Scene edit records:
======

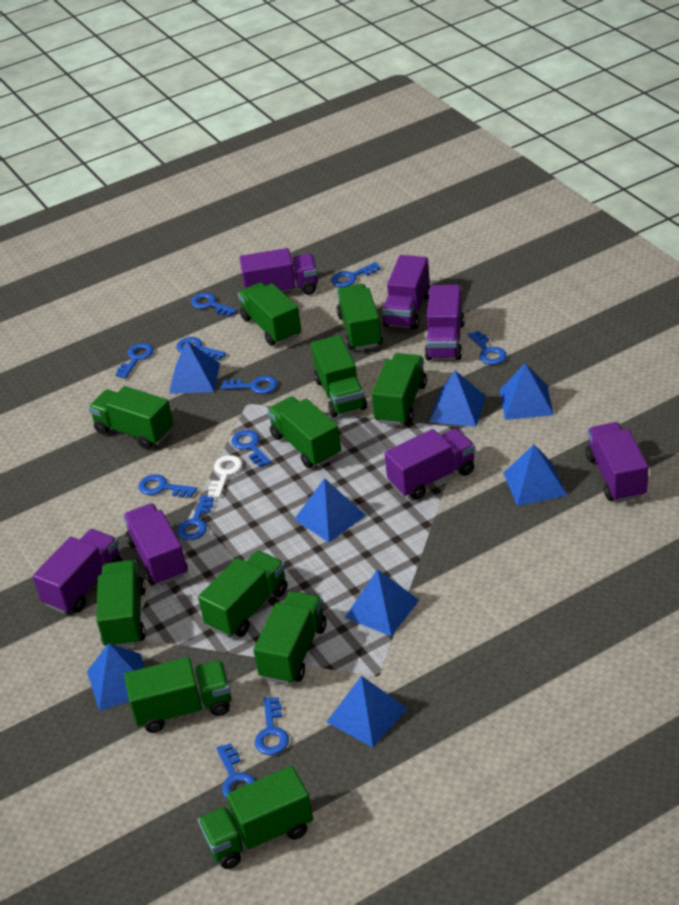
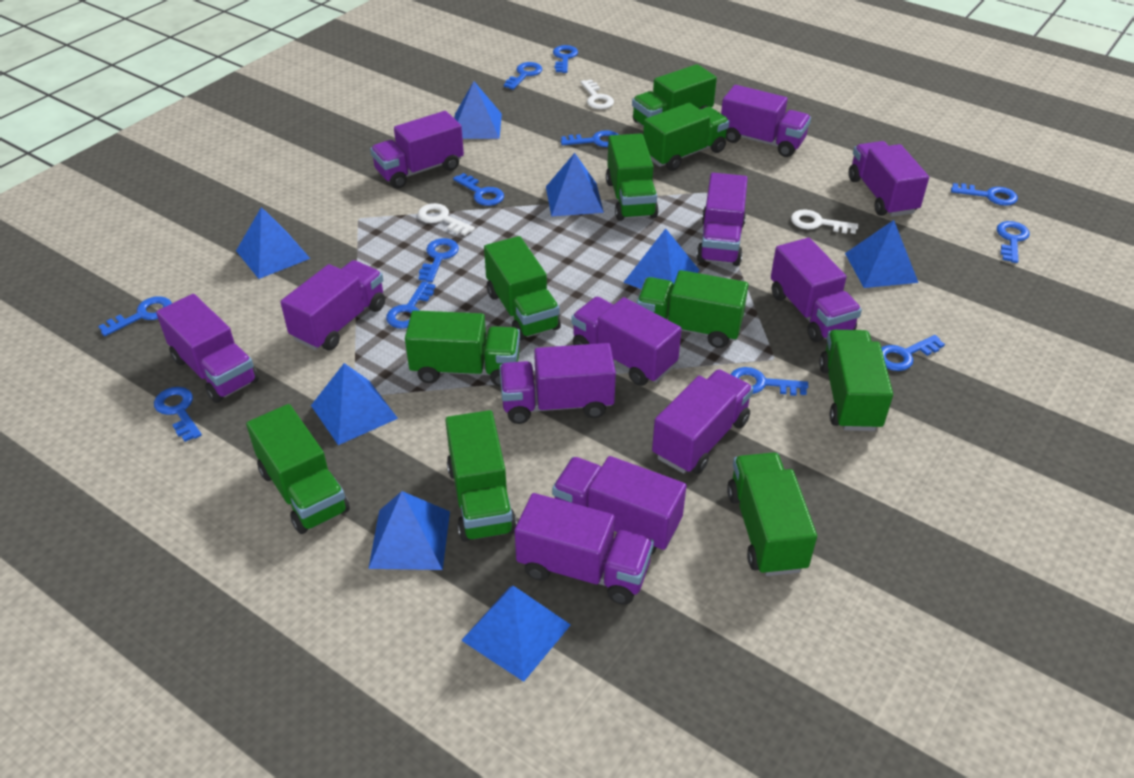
blue key: 11 -> 12
green truck: 11 -> 10
purple truck: 7 -> 12
white key: 1 -> 3

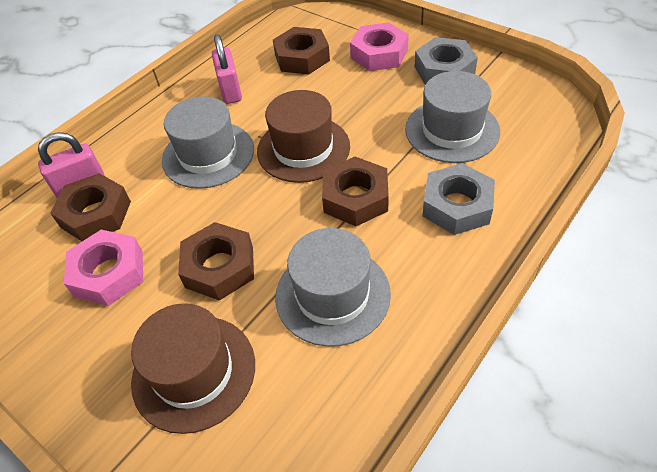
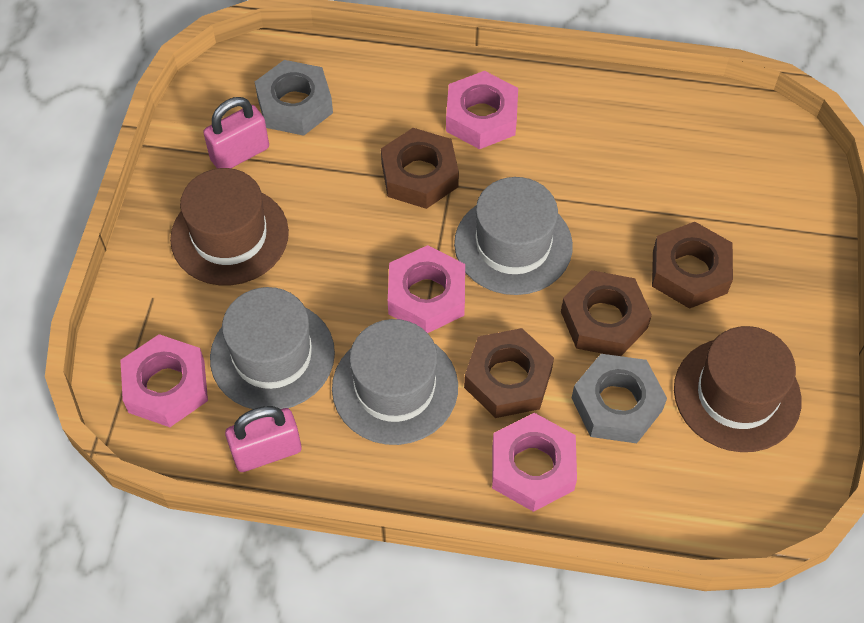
pink nut: 2 -> 4

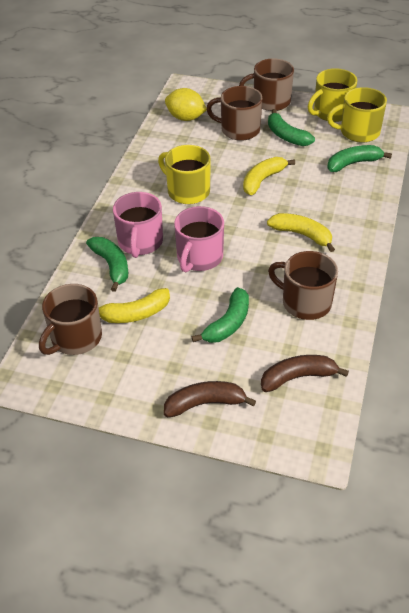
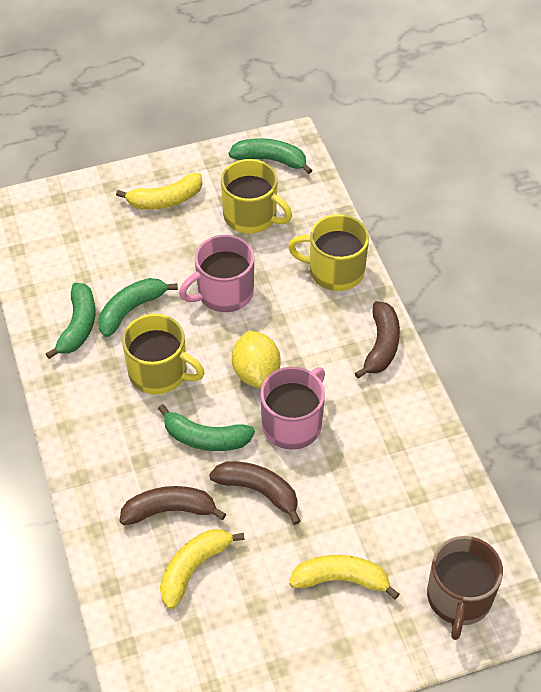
brown banana: 2 -> 3
brown mug: 4 -> 1

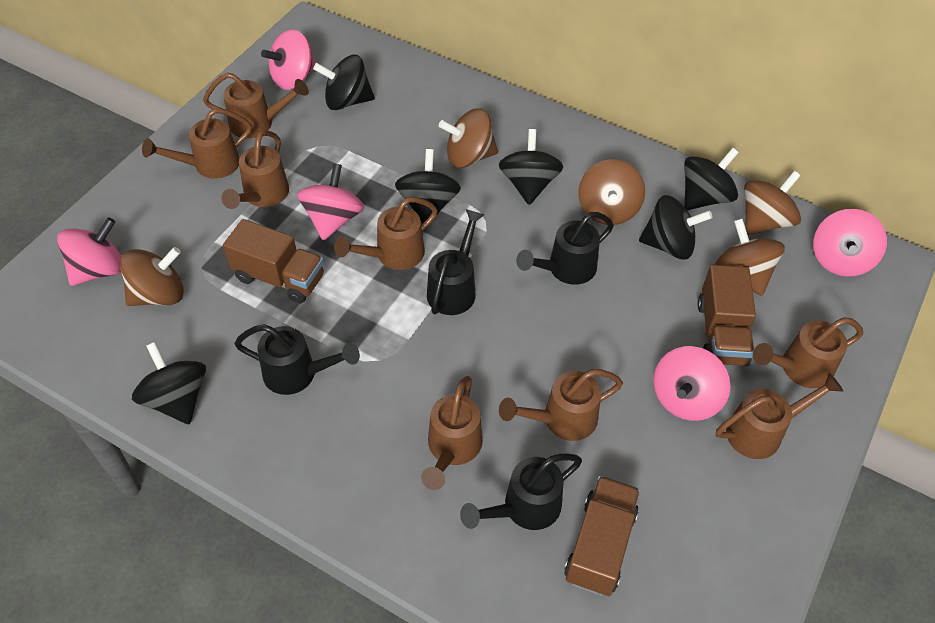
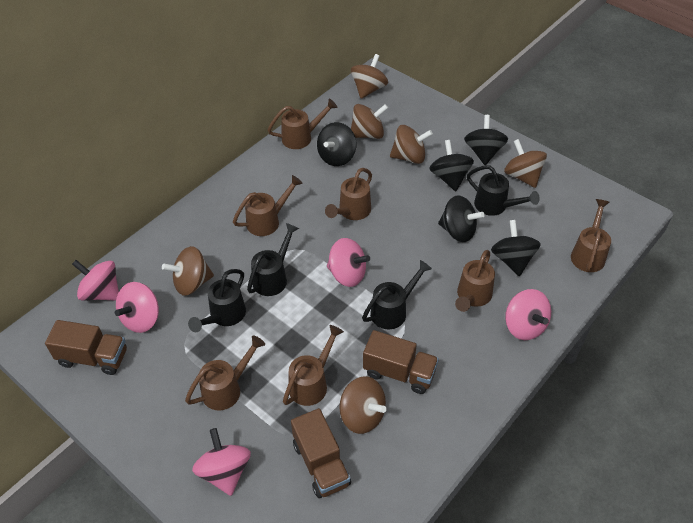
black spinning top: 6 -> 5
brown spinning top: 5 -> 6
brown watering can: 8 -> 7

======

### PROBLEM DETAILS:
Each line of the data above should be reproduced without alteration, and no picture should appear in the copy.

### WRITTEN RESPONSE:
blue key: 11 -> 12
green truck: 11 -> 10
purple truck: 7 -> 12
white key: 1 -> 3

pink nut: 2 -> 4

brown banana: 2 -> 3
brown mug: 4 -> 1

black spinning top: 6 -> 5
brown spinning top: 5 -> 6
brown watering can: 8 -> 7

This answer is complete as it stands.